Exercise instructions: Would you please retype, exactly, the lines of the listing below between the line with "pink bottle: 0 -> 3" and the line with "yellow cheese: 2 -> 0", inclusive?

Input data:
Start of Block

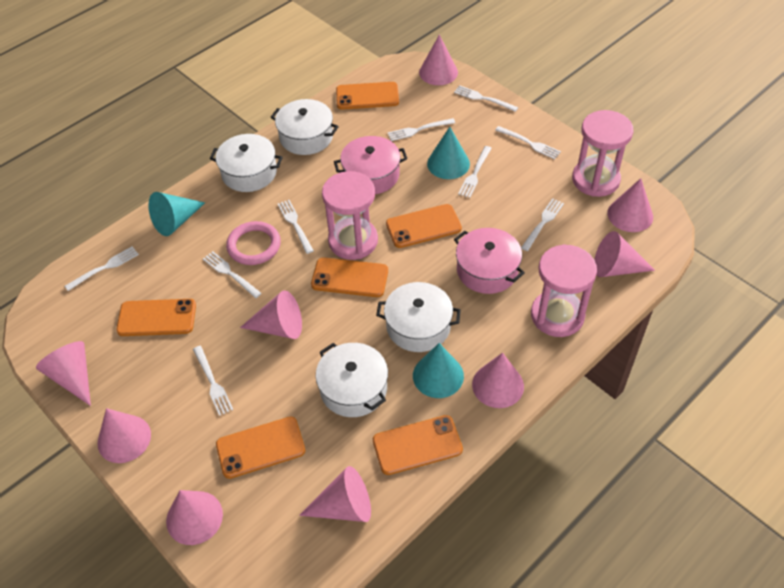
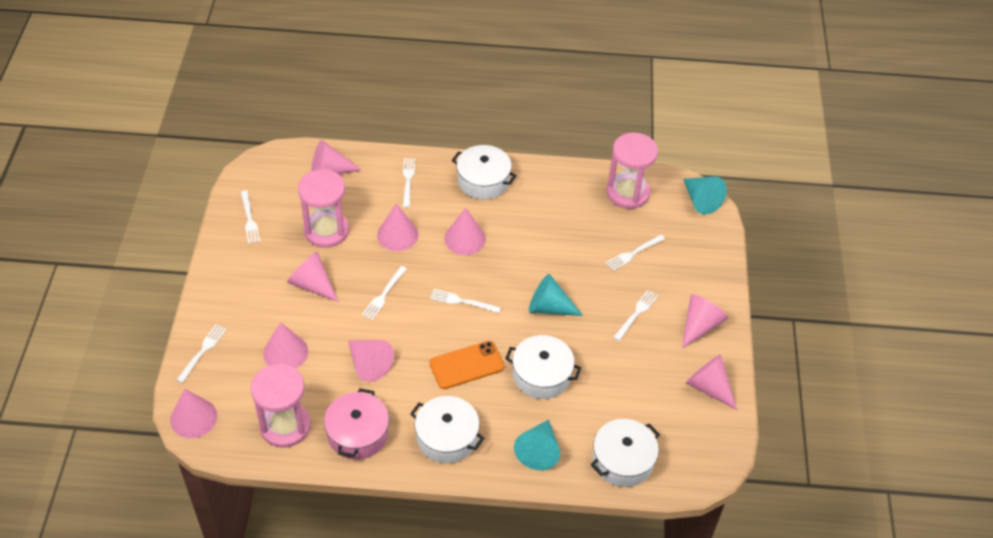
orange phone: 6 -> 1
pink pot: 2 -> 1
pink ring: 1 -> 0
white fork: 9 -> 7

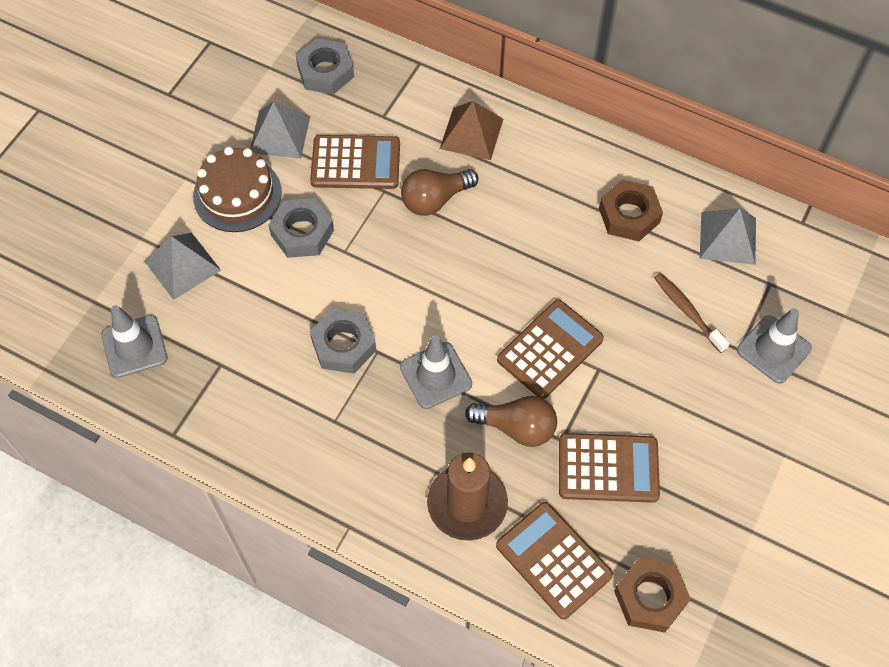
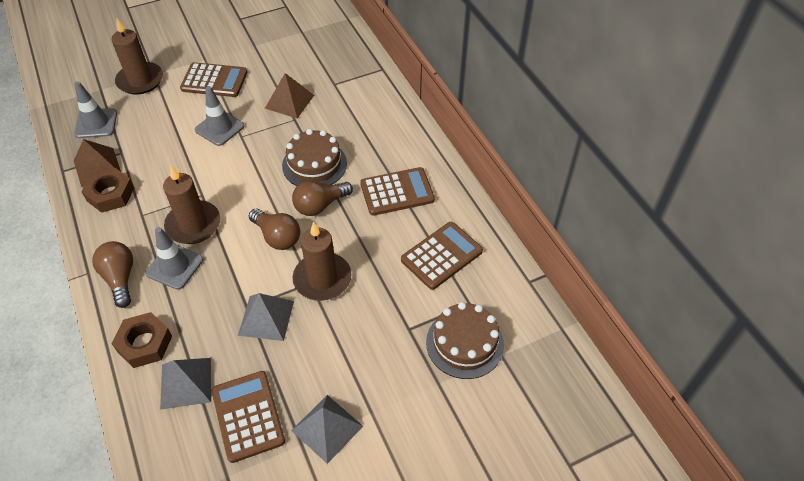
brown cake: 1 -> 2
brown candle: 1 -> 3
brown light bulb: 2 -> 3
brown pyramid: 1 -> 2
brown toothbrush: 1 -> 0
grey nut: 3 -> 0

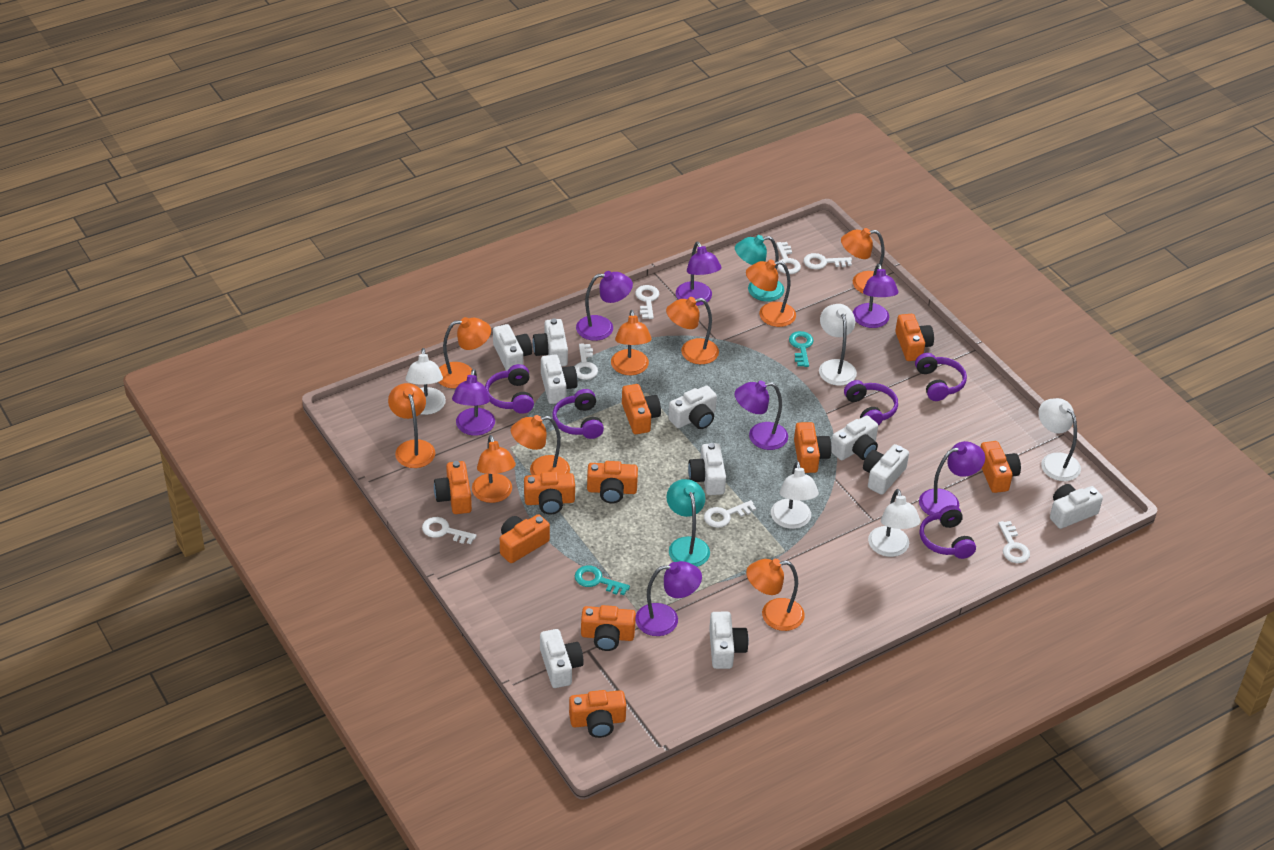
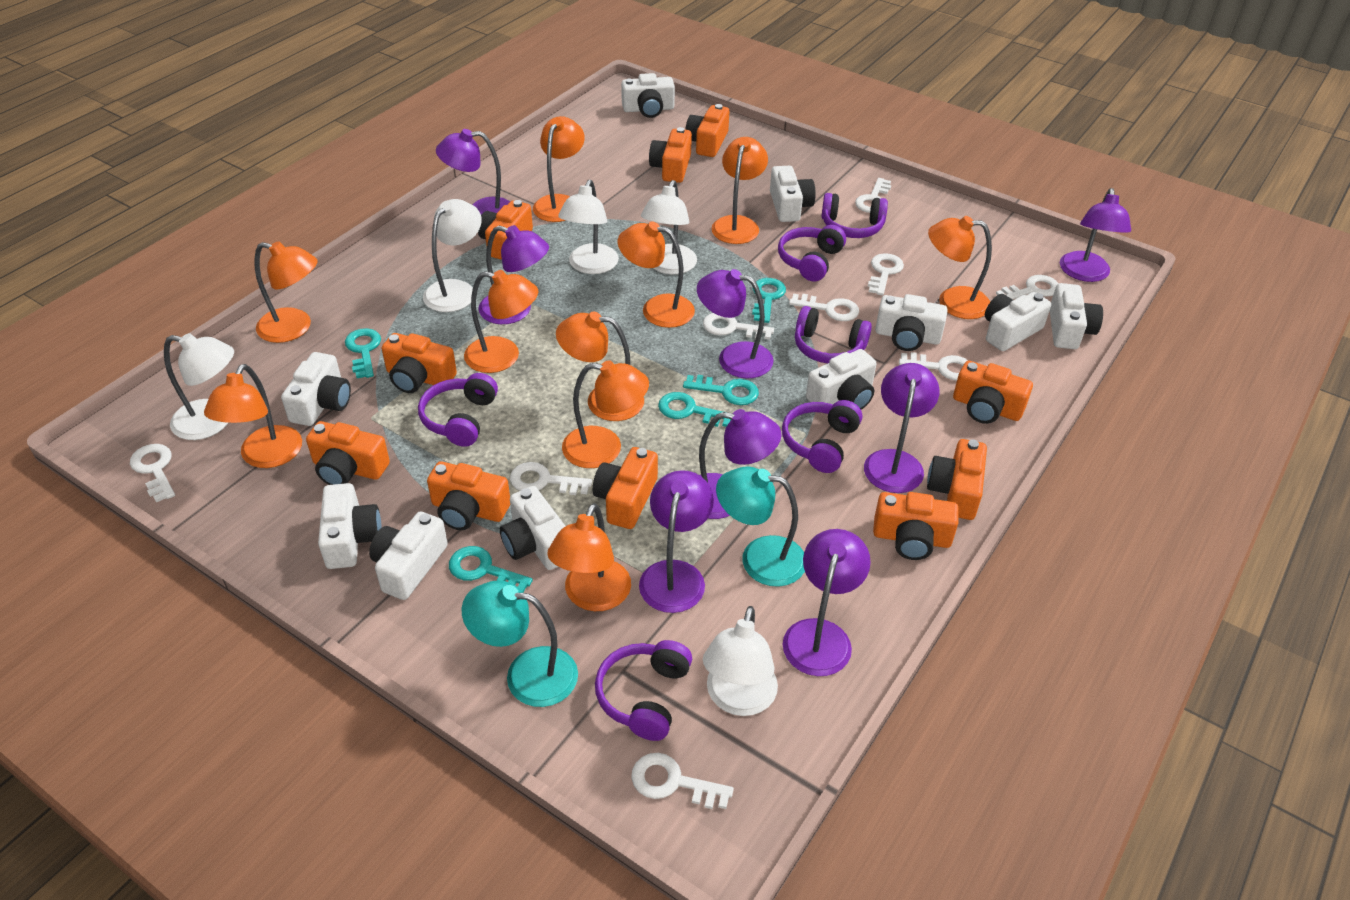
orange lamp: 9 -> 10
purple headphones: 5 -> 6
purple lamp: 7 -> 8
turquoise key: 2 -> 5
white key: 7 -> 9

End of Block
Start of Block

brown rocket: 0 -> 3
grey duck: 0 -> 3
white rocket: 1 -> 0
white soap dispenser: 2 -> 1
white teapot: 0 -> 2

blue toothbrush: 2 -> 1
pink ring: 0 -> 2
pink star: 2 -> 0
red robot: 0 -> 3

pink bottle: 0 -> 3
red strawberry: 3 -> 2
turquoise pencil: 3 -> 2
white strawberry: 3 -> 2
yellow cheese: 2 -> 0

End of Block
Start of Block

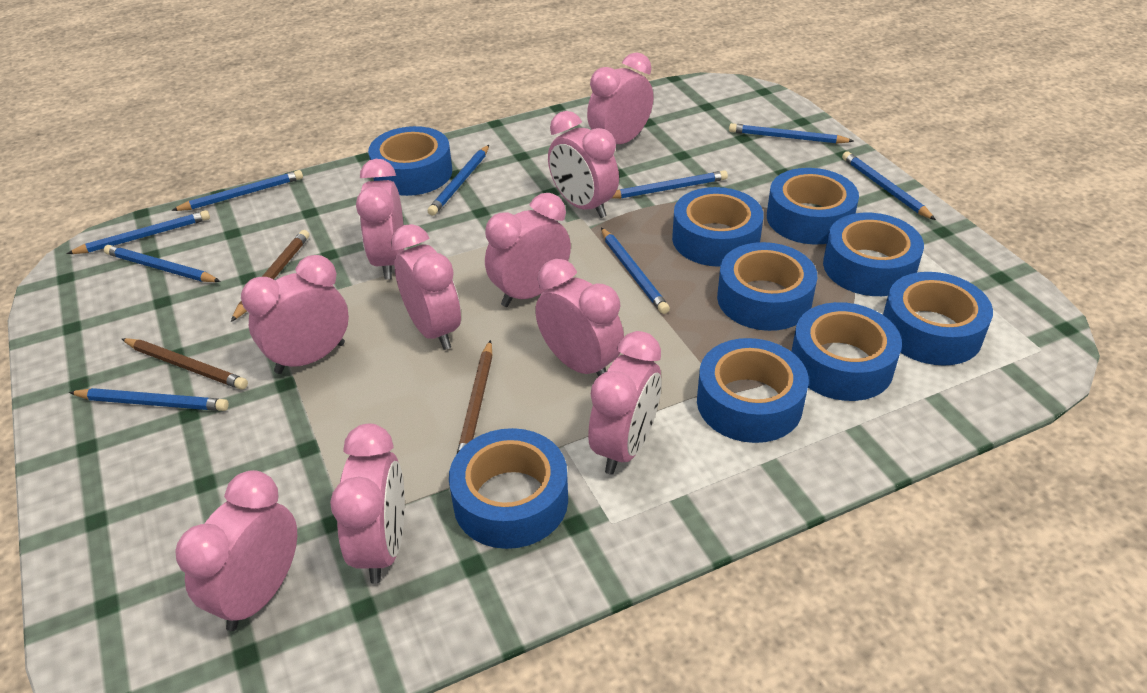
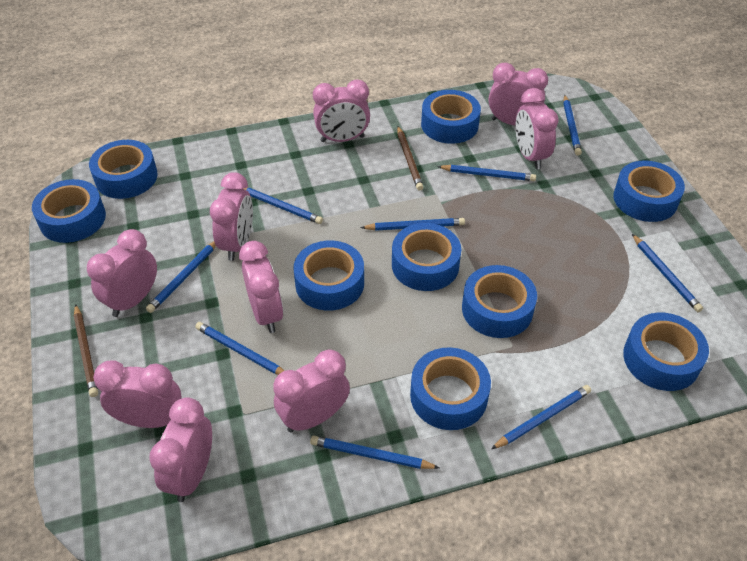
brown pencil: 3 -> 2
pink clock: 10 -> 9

End of Block

Expected answer:
pink bottle: 0 -> 3
red strawberry: 3 -> 2
turquoise pencil: 3 -> 2
white strawberry: 3 -> 2
yellow cheese: 2 -> 0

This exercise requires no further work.